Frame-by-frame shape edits
<<<<
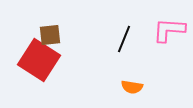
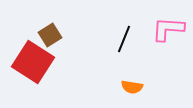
pink L-shape: moved 1 px left, 1 px up
brown square: rotated 25 degrees counterclockwise
red square: moved 6 px left, 2 px down
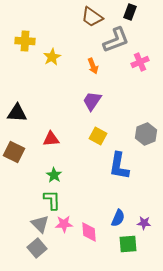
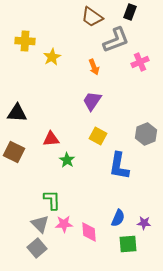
orange arrow: moved 1 px right, 1 px down
green star: moved 13 px right, 15 px up
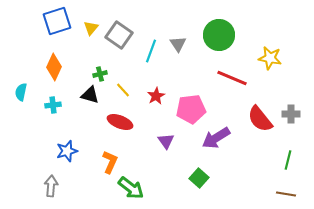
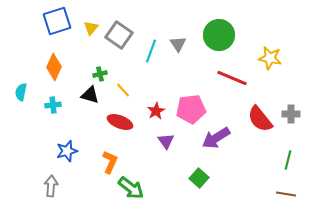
red star: moved 15 px down
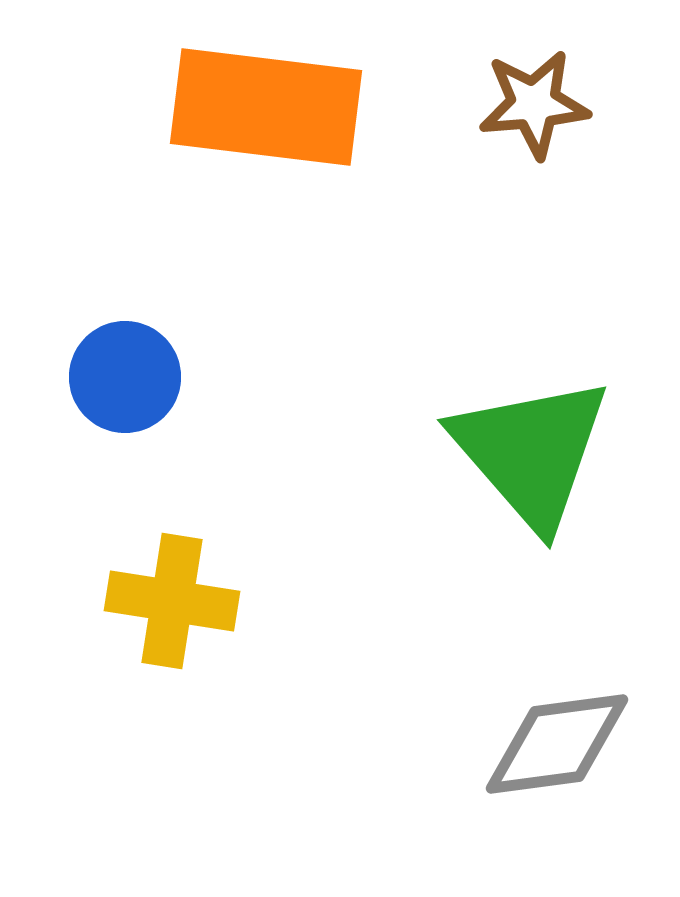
>>>>
• _Exercise aim_: An exact transcription of the data above is needed, without the pictures.

• _Answer section_:
pink L-shape: moved 1 px left, 1 px up
brown square: rotated 25 degrees counterclockwise
red square: moved 6 px left, 2 px down
orange arrow: moved 1 px right, 1 px down
green star: moved 13 px right, 15 px up
red star: moved 15 px down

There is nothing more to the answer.